======== DATA PROVIDED

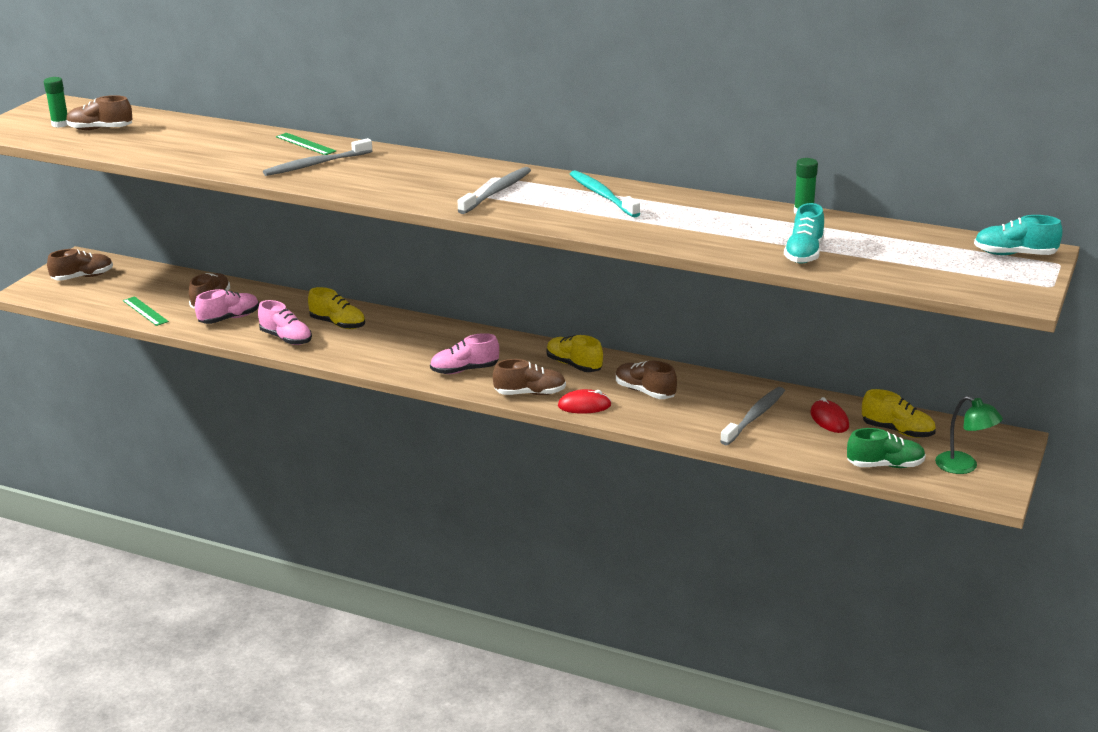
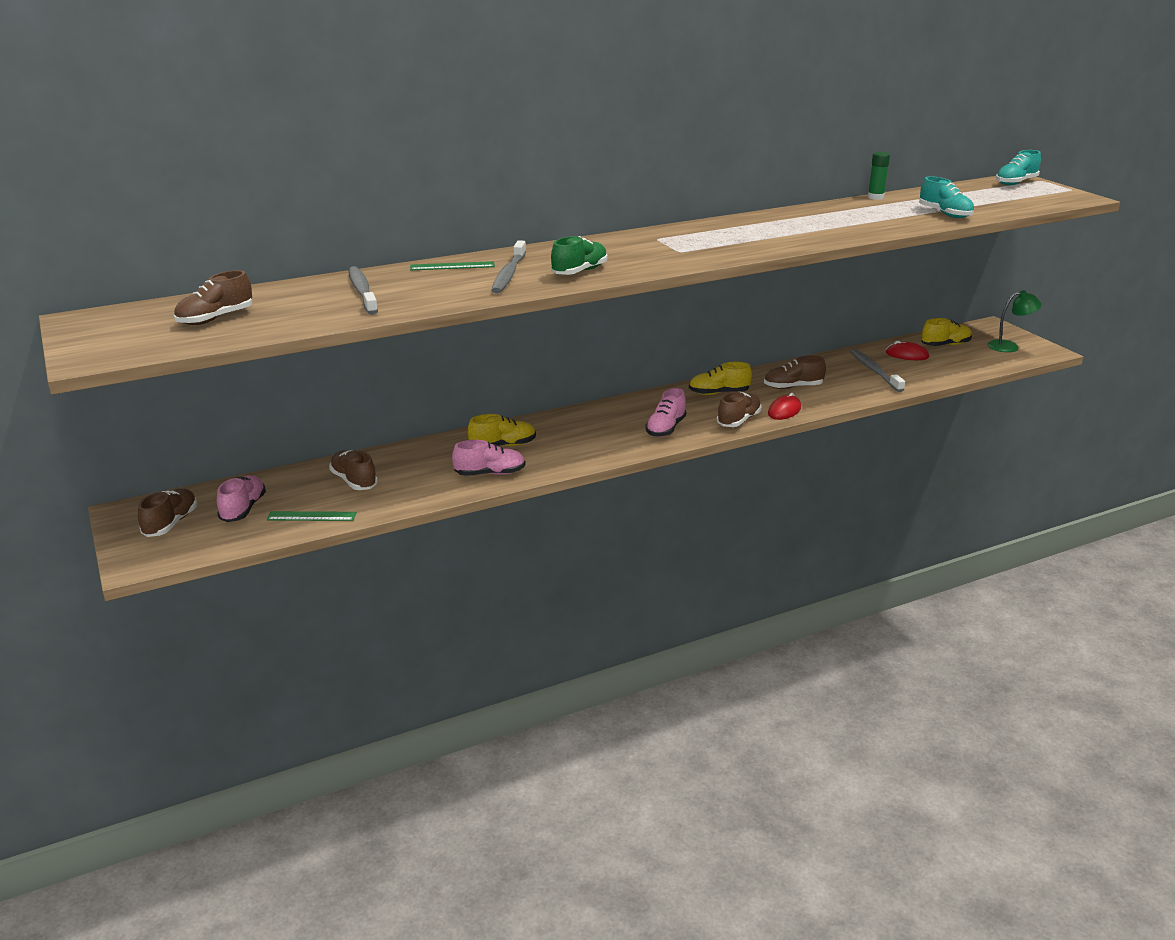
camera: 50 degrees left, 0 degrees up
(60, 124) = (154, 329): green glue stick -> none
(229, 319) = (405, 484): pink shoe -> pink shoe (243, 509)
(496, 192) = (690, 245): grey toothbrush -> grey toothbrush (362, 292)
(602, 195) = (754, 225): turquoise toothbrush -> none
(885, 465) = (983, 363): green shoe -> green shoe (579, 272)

================
======== DATA PROVIDED

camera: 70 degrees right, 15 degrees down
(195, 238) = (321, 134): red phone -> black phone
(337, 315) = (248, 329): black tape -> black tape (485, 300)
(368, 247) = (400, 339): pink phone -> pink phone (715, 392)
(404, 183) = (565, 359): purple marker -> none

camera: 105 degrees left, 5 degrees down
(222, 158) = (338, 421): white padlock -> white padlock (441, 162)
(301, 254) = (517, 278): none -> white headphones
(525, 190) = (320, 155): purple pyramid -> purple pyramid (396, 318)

================
======== DATA PROVIDED

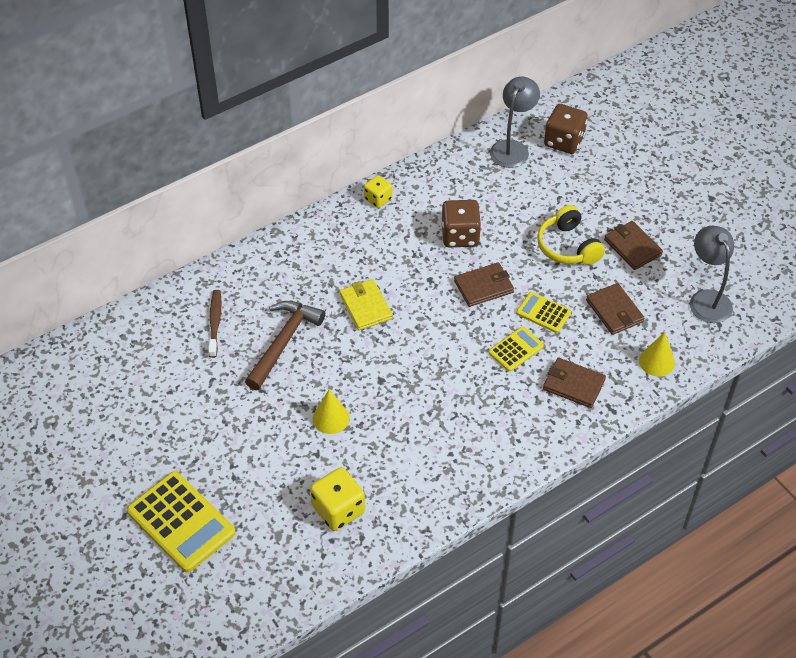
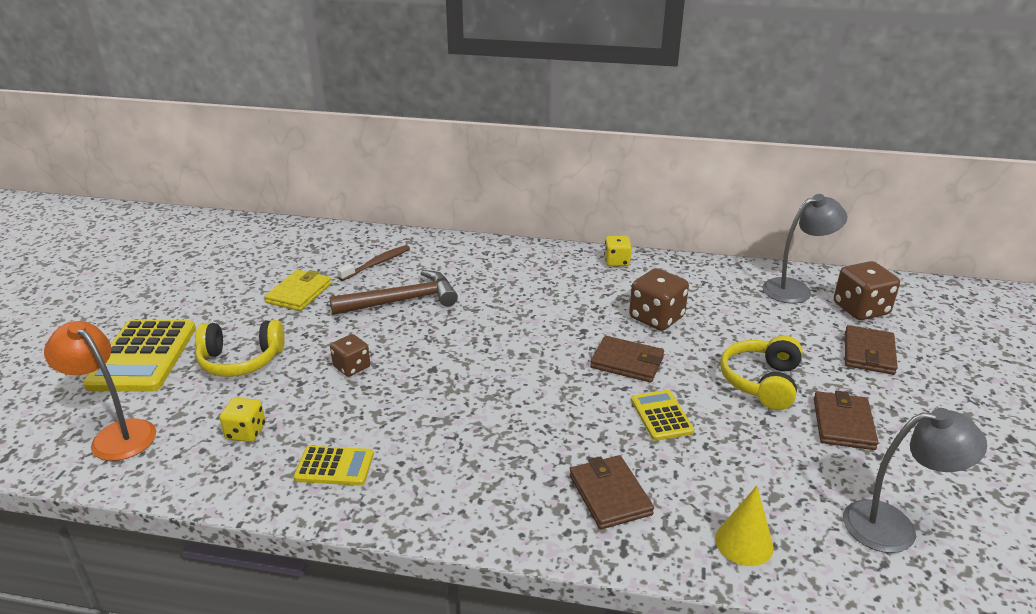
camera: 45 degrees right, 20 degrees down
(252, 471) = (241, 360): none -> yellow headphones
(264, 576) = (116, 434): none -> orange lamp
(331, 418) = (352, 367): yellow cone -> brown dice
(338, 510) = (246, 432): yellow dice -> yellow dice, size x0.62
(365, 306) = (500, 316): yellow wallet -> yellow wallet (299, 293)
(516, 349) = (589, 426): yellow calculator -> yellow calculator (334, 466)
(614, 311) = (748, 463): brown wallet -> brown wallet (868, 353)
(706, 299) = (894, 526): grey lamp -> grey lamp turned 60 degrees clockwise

================

### EXERCISE OBJECTIVE
Filter the entries down to the lines with the word "black" in them.

### ANSWER FOR THIS EXERCISE
(195, 238) = (321, 134): red phone -> black phone
(337, 315) = (248, 329): black tape -> black tape (485, 300)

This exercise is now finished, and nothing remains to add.